Scene edit records:
.....

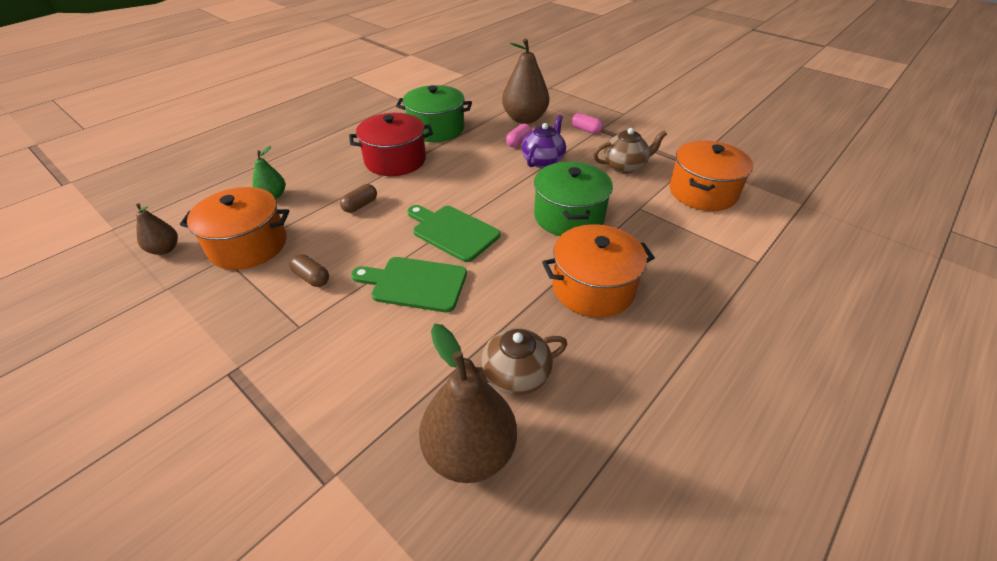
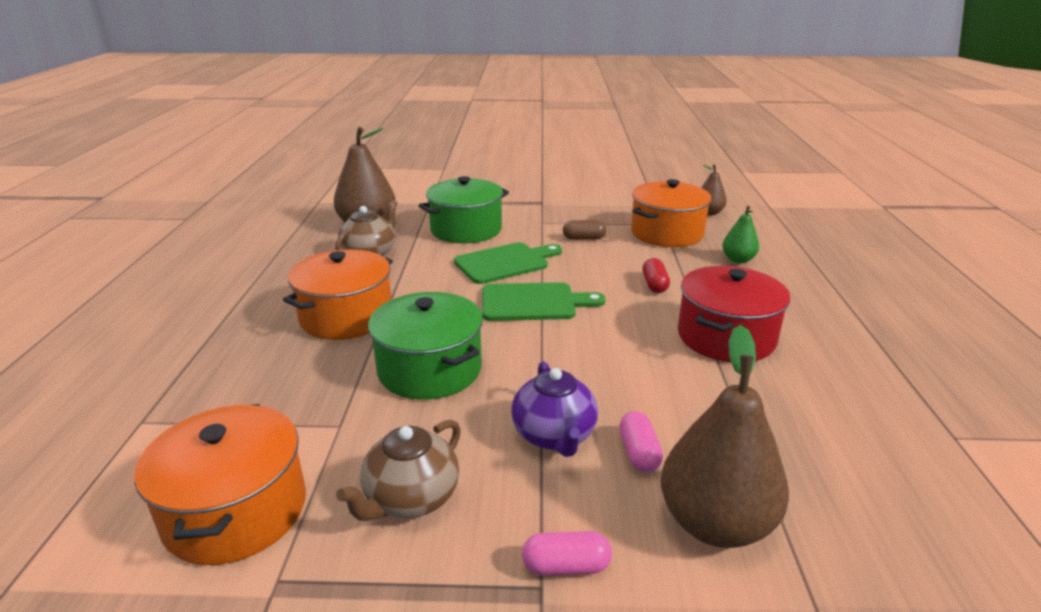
camera: 140 degrees right, 15 degrees down
(360, 205) = (654, 285): brown capsule -> red capsule
(436, 129) = (788, 408): green pot -> green pot (466, 230)

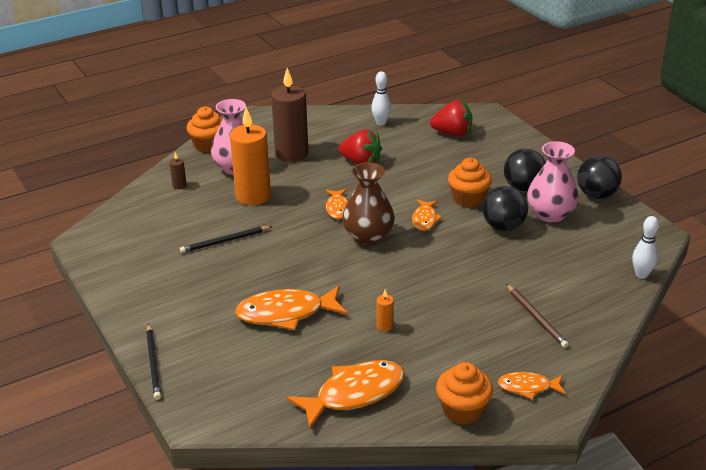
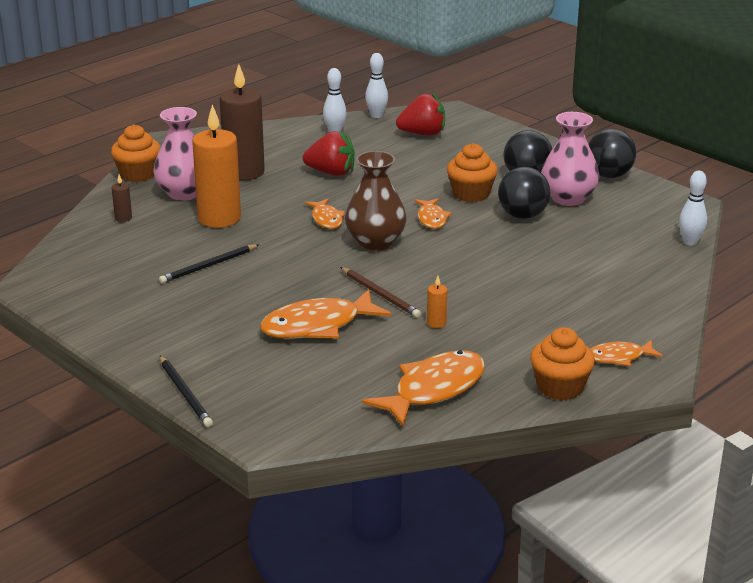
camera: 15 degrees left, 5 degrees down
(422, 110) = (376, 115): none -> white bowling pin
(536, 318) = (598, 294): brown pencil -> brown pencil (380, 294)

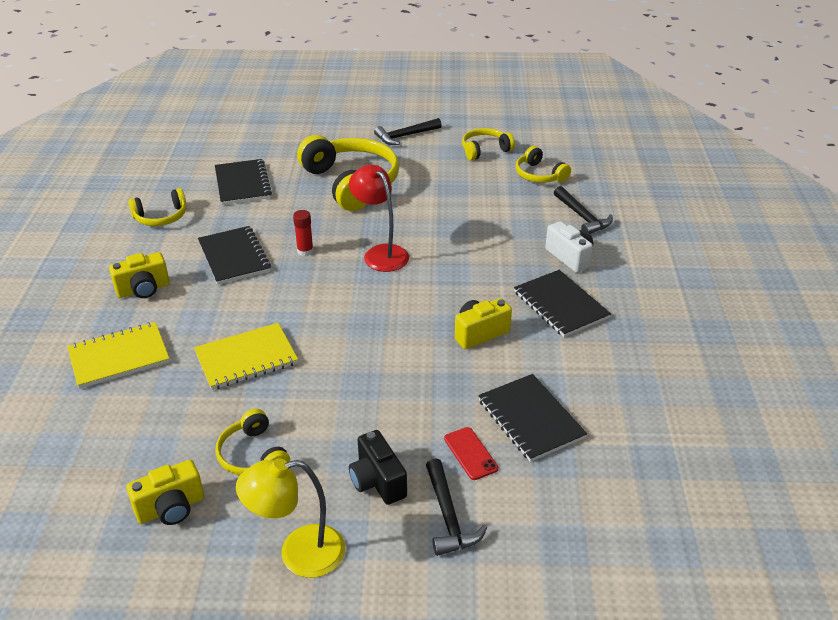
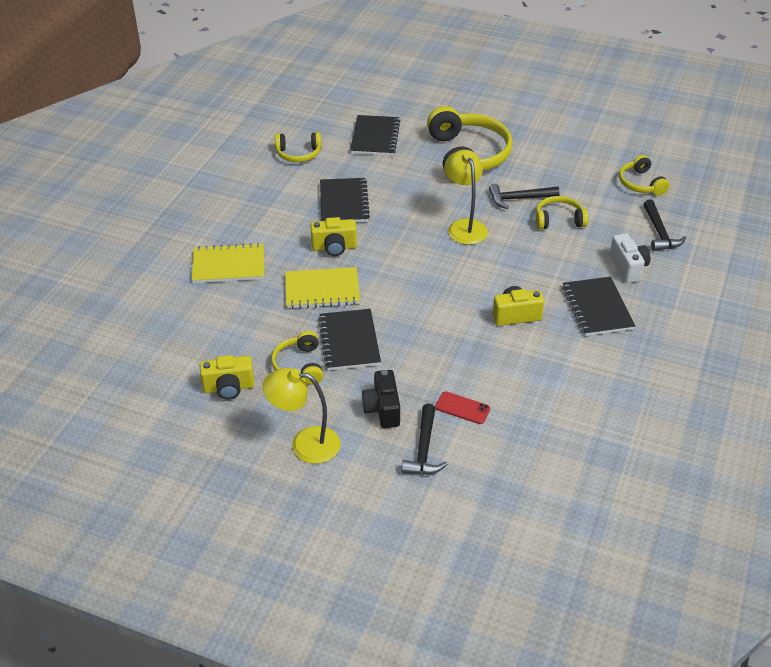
camera: 20 degrees right, 5 degrees up
(143, 289) = (264, 214): yellow camera -> yellow camera (334, 247)
(305, 251) = (403, 210): red glue stick -> none
(380, 253) = (465, 226): red lamp -> yellow lamp
(405, 136) = (535, 119): black hammer -> black hammer (519, 199)
(470, 453) = (462, 408): red phone -> red phone turned 60 degrees counterclockwise
(485, 150) = (602, 148): yellow headphones -> yellow headphones (559, 220)
(530, 419) = (523, 394): black notebook -> black notebook (349, 341)

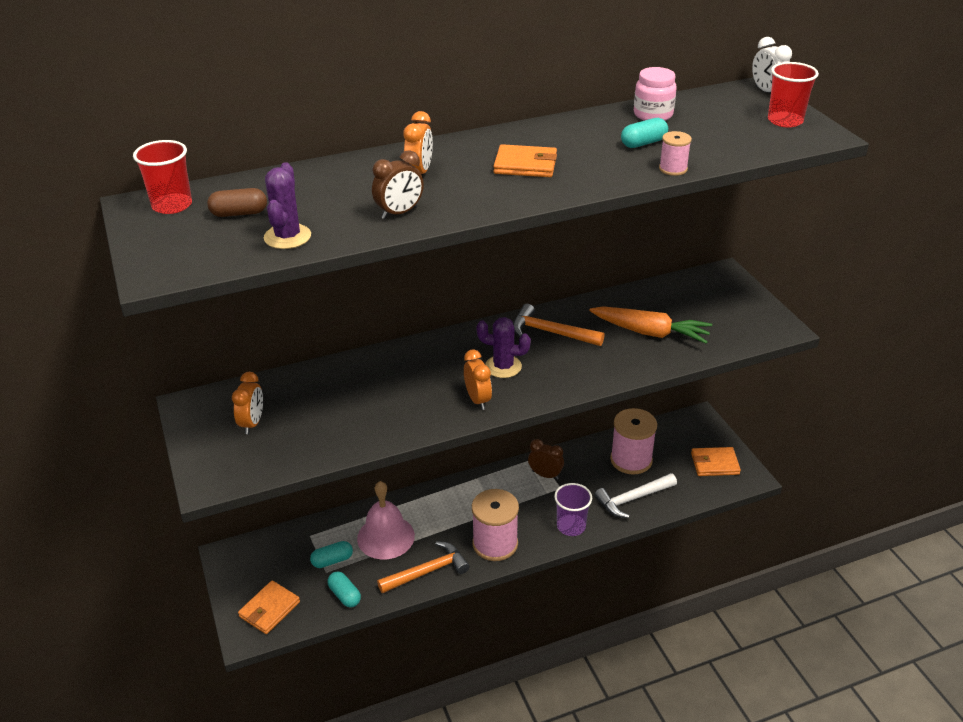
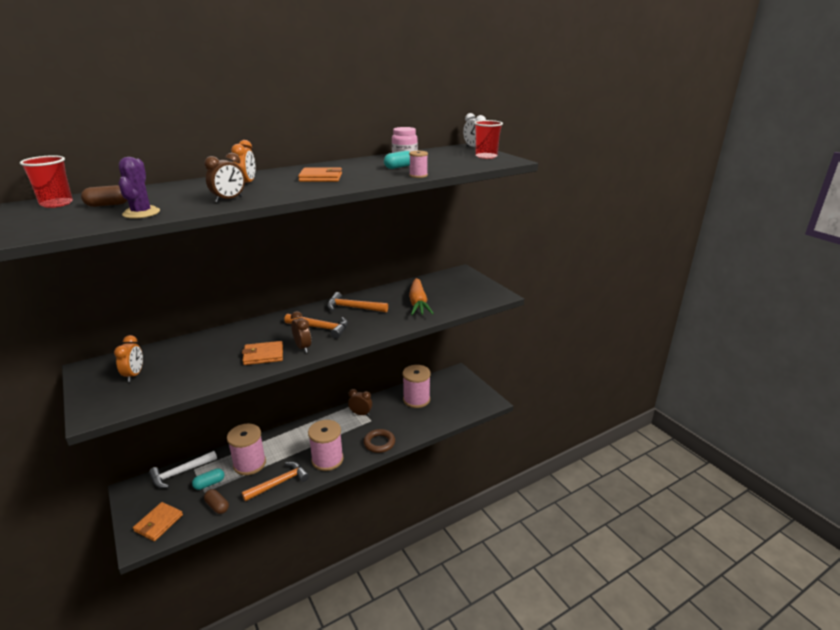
camera: 10 degrees left, 10 degrees down
(345, 595) = (217, 506): turquoise capsule -> brown capsule
(385, 537) = (249, 464): pink bell -> pink spool
(477, 400) = (303, 347): orange clock -> brown clock
(503, 367) = (321, 328): purple cactus -> orange hammer
(571, 526) = (379, 443): purple cup -> brown ring
(632, 499) = (419, 422): white hammer -> white hammer (180, 473)
(650, 333) = (418, 303): orange carrot -> orange carrot turned 75 degrees clockwise
(715, 464) = (470, 397): orange wallet -> orange wallet (263, 355)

.....

*TASK*.
Your reply is the full set of entries reproduced exactly, with images omitted.

*EXERCISE SOLUTION*.
camera: 140 degrees right, 15 degrees down
(360, 205) = (654, 285): brown capsule -> red capsule
(436, 129) = (788, 408): green pot -> green pot (466, 230)

camera: 15 degrees left, 5 degrees down
(422, 110) = (376, 115): none -> white bowling pin
(536, 318) = (598, 294): brown pencil -> brown pencil (380, 294)

camera: 20 degrees right, 5 degrees up
(143, 289) = (264, 214): yellow camera -> yellow camera (334, 247)
(305, 251) = (403, 210): red glue stick -> none
(380, 253) = (465, 226): red lamp -> yellow lamp
(405, 136) = (535, 119): black hammer -> black hammer (519, 199)
(470, 453) = (462, 408): red phone -> red phone turned 60 degrees counterclockwise
(485, 150) = (602, 148): yellow headphones -> yellow headphones (559, 220)
(530, 419) = (523, 394): black notebook -> black notebook (349, 341)

camera: 10 degrees left, 10 degrees down
(345, 595) = (217, 506): turquoise capsule -> brown capsule
(385, 537) = (249, 464): pink bell -> pink spool
(477, 400) = (303, 347): orange clock -> brown clock
(503, 367) = (321, 328): purple cactus -> orange hammer
(571, 526) = (379, 443): purple cup -> brown ring
(632, 499) = (419, 422): white hammer -> white hammer (180, 473)
(650, 333) = (418, 303): orange carrot -> orange carrot turned 75 degrees clockwise
(715, 464) = (470, 397): orange wallet -> orange wallet (263, 355)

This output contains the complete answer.